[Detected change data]
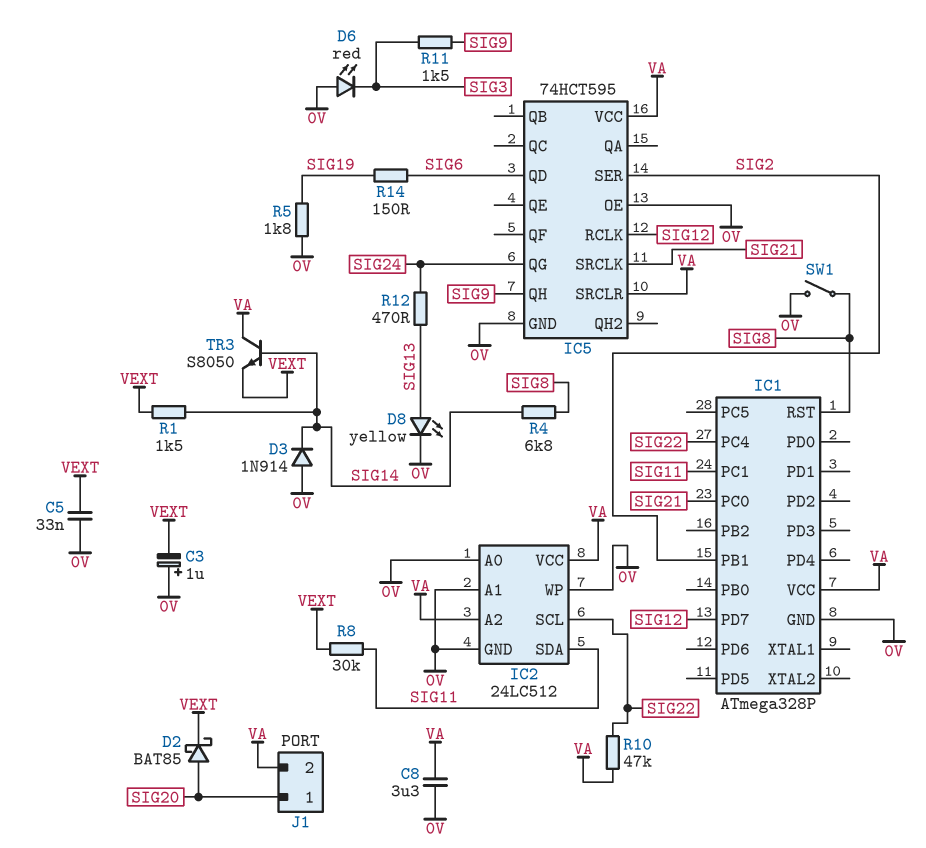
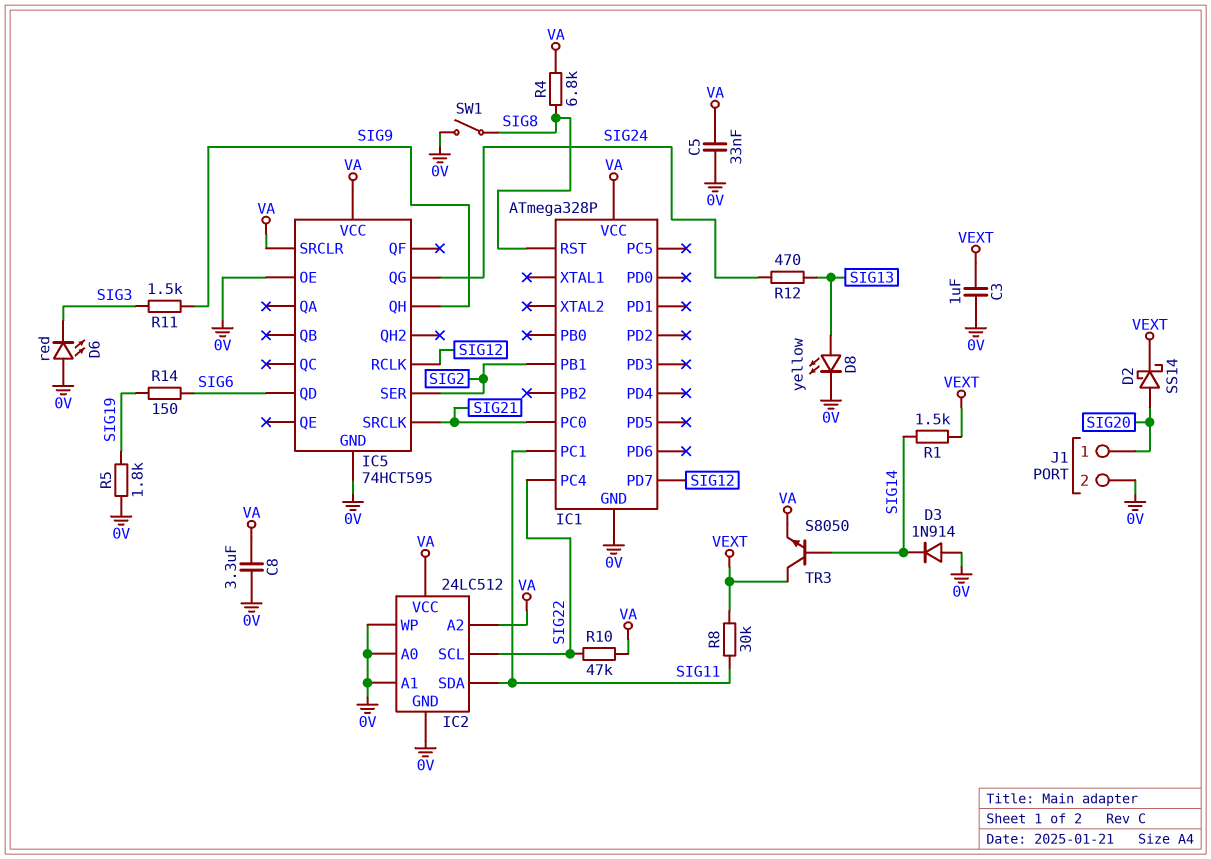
C3: 1uF (plus 0V, minus VEXT) -> 1uF (0V, VEXT)
C5: 33nF (0V, VEXT) -> 33nF (0V, VA)
D2: schottky BAT85 (A SIG20, K VEXT) -> schottky SS14 (A SIG20, K VEXT)
J1 pin 2: VA -> 0V
R4: 6.8k (SIG8, SIG14) -> 6.8k (SIG8, VA)
TR3: NPN S8050 (B SIG14, C VA, E VEXT) -> NPN S8050 (B SIG14, C VEXT, E VA)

The task:
The answer must consist of every line from the entries above that contains the string "VEXT".

Solution below:
C3: 1uF (plus 0V, minus VEXT) -> 1uF (0V, VEXT)
C5: 33nF (0V, VEXT) -> 33nF (0V, VA)
D2: schottky BAT85 (A SIG20, K VEXT) -> schottky SS14 (A SIG20, K VEXT)
TR3: NPN S8050 (B SIG14, C VA, E VEXT) -> NPN S8050 (B SIG14, C VEXT, E VA)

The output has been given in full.